Report how many rows below contain the string "capita", giving only the number.

= Listed records =

■ ■ ■ ■ ■

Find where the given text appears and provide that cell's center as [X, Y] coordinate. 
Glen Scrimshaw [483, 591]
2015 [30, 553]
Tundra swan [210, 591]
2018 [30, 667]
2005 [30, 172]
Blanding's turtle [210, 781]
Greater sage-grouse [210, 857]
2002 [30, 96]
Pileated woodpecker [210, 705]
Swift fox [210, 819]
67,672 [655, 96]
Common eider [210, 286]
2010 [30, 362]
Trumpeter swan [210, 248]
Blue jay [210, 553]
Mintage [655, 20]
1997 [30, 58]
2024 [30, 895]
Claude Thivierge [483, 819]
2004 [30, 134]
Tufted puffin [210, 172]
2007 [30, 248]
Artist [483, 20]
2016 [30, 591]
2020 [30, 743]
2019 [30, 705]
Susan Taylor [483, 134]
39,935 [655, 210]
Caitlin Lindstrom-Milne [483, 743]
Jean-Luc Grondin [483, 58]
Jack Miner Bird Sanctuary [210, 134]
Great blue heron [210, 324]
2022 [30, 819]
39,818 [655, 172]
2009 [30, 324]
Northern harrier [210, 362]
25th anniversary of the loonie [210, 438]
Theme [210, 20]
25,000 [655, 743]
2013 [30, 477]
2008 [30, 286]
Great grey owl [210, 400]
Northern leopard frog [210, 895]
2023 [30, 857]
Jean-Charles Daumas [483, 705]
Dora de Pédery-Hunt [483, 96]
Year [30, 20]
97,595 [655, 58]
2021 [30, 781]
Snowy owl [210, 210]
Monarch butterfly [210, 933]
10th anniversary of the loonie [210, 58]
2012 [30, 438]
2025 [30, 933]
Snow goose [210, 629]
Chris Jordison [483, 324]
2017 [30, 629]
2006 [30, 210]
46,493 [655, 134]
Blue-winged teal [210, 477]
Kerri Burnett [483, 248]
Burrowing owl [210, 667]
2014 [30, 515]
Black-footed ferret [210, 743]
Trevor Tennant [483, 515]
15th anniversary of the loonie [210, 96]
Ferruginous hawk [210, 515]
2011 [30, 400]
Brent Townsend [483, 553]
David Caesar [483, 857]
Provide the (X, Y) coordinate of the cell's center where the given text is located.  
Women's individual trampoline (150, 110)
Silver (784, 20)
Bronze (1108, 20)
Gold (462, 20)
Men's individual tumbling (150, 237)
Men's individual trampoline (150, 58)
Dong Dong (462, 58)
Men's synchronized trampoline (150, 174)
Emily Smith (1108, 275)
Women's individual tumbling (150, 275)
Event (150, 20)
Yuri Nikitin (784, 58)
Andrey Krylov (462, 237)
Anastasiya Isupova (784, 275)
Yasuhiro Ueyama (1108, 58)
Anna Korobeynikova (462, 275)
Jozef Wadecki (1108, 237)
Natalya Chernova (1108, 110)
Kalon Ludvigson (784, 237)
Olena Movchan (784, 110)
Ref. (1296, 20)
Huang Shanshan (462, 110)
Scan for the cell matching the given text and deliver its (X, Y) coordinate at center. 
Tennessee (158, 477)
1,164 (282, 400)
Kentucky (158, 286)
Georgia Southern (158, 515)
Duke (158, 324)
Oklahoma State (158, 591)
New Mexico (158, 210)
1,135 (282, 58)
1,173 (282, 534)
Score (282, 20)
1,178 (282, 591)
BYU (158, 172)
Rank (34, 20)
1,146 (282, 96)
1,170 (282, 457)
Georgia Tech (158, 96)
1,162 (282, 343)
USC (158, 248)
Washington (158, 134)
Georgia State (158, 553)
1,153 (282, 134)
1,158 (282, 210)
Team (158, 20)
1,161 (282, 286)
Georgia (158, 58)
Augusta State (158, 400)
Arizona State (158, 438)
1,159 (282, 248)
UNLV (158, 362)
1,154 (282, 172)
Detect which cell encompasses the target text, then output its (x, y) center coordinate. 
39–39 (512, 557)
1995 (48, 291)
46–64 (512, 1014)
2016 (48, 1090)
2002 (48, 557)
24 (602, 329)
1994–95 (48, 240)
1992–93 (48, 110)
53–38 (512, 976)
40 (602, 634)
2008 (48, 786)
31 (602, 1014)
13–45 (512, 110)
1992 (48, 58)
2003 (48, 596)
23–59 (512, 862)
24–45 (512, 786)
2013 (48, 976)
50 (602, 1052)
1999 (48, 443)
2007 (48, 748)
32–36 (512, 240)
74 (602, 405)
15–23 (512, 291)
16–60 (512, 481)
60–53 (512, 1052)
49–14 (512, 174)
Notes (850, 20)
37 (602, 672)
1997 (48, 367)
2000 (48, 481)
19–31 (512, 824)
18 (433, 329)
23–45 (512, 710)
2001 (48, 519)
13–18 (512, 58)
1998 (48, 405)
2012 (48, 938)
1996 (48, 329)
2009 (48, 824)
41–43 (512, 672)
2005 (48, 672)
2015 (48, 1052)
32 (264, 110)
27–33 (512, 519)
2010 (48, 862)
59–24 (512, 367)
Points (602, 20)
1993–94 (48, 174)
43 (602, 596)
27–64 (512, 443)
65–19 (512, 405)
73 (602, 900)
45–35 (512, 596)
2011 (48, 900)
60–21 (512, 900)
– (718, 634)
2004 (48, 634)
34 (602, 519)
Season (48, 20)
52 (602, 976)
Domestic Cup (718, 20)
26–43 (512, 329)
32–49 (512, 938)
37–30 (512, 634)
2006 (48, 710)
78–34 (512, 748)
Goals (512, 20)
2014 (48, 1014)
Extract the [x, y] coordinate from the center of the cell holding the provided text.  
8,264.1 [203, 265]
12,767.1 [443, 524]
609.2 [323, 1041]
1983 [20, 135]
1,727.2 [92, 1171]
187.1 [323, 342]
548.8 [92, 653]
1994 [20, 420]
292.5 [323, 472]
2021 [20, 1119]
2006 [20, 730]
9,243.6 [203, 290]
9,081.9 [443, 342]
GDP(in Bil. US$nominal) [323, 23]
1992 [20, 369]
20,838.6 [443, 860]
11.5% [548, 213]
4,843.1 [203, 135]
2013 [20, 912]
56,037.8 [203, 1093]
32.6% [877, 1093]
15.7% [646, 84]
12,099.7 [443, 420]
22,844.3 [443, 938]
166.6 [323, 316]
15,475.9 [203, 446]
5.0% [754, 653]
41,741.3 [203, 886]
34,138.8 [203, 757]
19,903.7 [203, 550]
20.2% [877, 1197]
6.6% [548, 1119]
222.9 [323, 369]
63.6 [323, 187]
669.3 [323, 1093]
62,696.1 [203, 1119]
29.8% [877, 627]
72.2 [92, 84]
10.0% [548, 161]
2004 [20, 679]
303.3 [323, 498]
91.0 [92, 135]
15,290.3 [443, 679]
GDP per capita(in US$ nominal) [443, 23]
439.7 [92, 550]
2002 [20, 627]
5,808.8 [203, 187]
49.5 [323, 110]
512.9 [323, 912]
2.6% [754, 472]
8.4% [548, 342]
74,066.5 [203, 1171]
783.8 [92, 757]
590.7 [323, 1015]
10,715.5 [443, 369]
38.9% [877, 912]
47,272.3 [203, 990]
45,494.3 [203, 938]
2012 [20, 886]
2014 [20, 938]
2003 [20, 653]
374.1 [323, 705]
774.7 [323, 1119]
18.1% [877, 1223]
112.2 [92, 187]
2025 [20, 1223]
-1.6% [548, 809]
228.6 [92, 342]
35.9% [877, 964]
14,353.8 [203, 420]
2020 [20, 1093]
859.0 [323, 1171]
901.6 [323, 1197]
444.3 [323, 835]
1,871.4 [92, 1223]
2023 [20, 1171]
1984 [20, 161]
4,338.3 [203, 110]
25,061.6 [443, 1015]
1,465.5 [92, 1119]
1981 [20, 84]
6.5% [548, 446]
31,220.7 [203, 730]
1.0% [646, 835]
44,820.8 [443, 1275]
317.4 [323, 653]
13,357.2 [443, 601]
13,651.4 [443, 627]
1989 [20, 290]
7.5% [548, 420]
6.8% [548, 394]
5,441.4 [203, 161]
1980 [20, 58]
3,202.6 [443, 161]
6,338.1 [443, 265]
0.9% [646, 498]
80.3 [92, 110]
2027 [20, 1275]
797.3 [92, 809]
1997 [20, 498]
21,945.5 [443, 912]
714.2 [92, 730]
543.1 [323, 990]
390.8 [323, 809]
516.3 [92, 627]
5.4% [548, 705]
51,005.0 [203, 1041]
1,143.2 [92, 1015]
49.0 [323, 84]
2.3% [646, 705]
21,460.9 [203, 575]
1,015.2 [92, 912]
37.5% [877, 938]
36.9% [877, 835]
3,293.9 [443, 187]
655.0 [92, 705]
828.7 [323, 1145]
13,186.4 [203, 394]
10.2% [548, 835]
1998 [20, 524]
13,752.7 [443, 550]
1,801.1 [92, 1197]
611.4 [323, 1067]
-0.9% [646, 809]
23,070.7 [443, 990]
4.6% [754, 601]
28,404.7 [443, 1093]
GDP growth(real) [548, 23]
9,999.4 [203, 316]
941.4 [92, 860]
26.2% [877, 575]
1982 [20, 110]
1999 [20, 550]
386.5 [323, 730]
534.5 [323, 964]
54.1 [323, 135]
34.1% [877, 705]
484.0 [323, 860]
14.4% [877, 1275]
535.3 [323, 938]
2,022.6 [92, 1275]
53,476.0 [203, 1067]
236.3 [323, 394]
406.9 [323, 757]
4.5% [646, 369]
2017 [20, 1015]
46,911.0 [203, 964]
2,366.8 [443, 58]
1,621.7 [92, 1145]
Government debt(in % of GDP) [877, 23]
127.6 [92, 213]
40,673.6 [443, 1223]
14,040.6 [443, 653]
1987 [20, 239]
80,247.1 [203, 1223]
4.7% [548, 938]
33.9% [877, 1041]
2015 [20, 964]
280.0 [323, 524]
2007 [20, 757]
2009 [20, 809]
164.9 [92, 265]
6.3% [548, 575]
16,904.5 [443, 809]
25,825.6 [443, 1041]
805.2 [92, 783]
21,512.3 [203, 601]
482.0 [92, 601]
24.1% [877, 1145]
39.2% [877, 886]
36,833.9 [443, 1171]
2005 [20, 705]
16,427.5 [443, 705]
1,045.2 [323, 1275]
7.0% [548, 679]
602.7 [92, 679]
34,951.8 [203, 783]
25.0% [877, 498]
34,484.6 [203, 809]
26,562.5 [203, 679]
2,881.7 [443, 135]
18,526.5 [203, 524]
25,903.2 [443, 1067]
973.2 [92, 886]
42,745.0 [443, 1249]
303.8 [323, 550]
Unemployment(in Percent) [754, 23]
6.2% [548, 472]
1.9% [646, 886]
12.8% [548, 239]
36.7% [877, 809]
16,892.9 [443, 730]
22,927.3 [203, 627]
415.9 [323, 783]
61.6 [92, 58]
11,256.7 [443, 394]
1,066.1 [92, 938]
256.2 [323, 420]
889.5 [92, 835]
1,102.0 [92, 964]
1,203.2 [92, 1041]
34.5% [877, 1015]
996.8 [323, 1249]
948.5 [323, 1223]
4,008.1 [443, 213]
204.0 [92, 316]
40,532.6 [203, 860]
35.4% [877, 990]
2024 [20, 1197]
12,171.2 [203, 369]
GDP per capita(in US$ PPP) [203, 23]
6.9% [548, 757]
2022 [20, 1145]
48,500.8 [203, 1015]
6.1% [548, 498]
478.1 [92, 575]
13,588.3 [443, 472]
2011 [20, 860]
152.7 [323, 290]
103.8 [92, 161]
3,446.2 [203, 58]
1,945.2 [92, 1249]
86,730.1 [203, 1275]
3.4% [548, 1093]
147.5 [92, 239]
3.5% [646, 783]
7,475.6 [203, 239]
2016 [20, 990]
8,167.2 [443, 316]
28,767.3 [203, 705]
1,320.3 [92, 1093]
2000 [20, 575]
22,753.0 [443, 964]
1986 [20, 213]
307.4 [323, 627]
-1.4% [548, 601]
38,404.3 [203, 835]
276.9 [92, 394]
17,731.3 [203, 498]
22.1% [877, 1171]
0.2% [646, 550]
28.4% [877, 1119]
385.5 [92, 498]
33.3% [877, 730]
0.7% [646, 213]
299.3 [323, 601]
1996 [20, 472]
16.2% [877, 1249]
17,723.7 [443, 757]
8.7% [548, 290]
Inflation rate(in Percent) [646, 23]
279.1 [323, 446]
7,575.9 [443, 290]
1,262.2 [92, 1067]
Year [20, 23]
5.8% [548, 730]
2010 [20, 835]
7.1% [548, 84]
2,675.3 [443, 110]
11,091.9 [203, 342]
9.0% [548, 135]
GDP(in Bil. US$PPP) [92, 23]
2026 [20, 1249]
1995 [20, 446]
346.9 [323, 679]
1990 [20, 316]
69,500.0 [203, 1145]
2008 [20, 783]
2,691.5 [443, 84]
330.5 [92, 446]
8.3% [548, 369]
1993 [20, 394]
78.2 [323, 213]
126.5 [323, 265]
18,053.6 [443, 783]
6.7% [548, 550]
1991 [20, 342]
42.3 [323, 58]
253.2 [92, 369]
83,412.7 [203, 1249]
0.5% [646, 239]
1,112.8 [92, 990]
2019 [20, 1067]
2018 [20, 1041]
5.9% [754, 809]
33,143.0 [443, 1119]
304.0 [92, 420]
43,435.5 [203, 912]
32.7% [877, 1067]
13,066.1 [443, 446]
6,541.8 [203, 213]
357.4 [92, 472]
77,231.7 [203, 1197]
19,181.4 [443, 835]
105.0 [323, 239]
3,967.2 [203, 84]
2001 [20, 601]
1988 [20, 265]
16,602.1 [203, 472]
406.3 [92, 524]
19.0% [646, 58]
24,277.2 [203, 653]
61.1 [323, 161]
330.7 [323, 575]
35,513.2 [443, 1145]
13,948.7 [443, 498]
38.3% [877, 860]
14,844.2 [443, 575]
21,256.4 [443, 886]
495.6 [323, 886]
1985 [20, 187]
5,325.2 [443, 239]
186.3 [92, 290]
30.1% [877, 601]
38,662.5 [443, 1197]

■ ■ ■ ■ ■

= Full answer =
2